Word for word, copy all the data and drop the pictures.

» **Provided entries**:
● ● ●
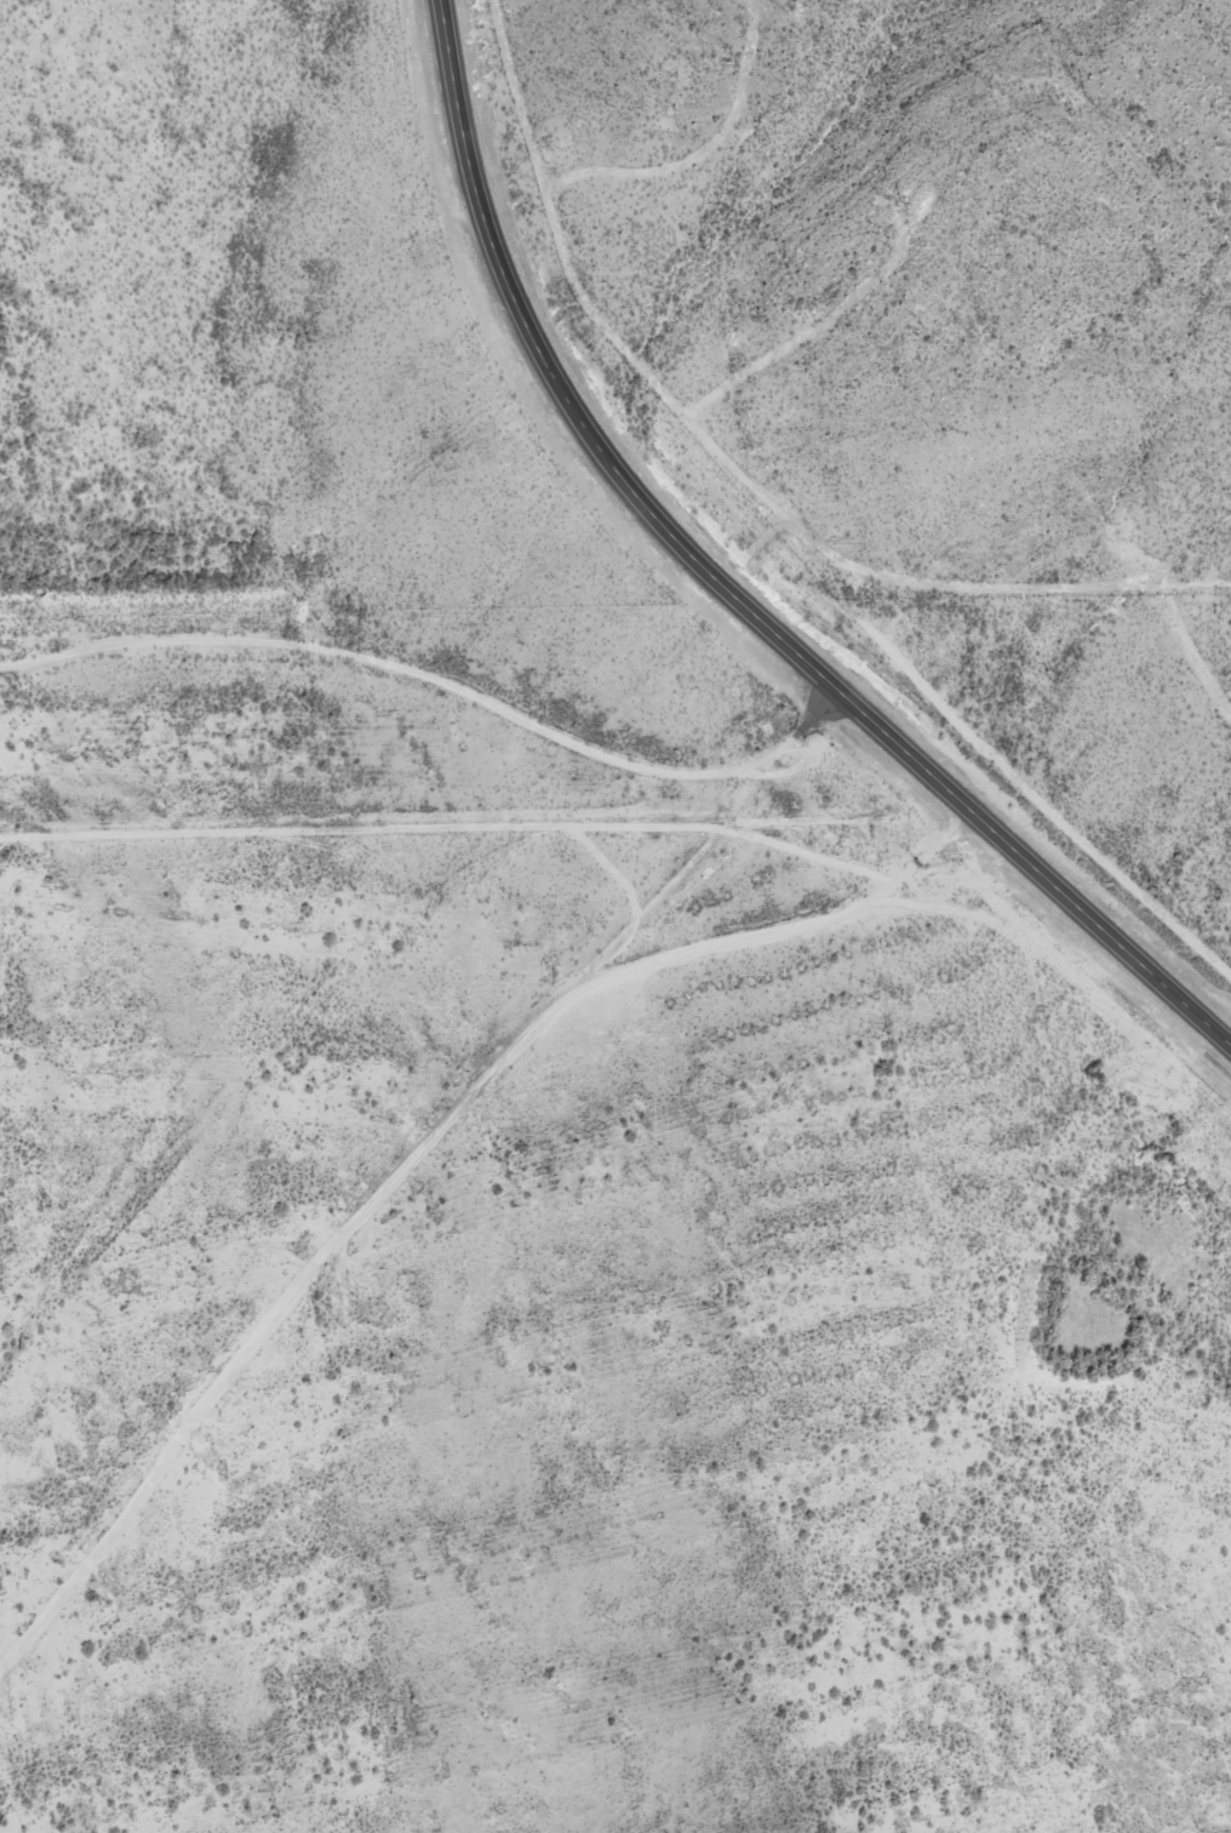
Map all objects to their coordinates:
road: (963, 572)
road: (730, 593)
road: (441, 683)
road: (424, 1188)

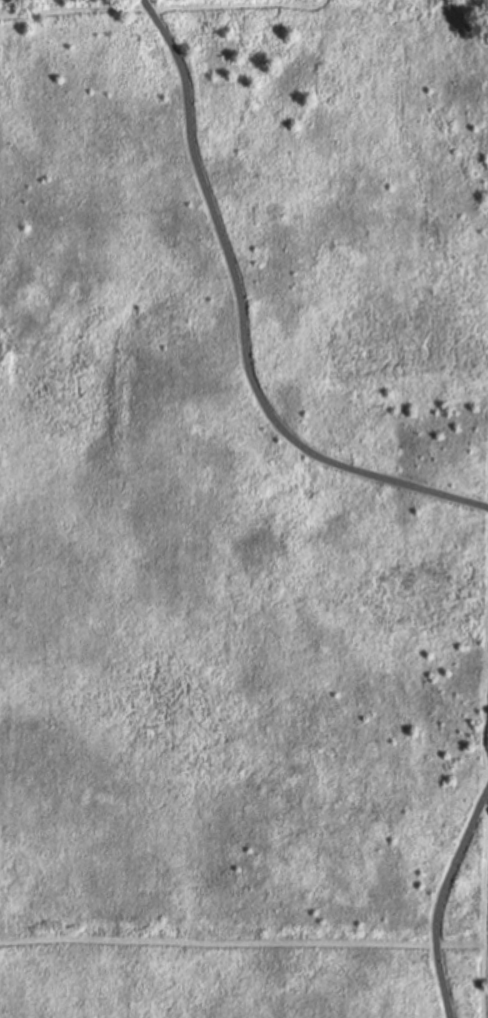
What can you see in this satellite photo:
● ● ●
» **Solution**:
Map all objects to their coordinates:
road: (963, 572)
road: (730, 593)
road: (441, 683)
road: (424, 1188)

What can you see in this satellite photo:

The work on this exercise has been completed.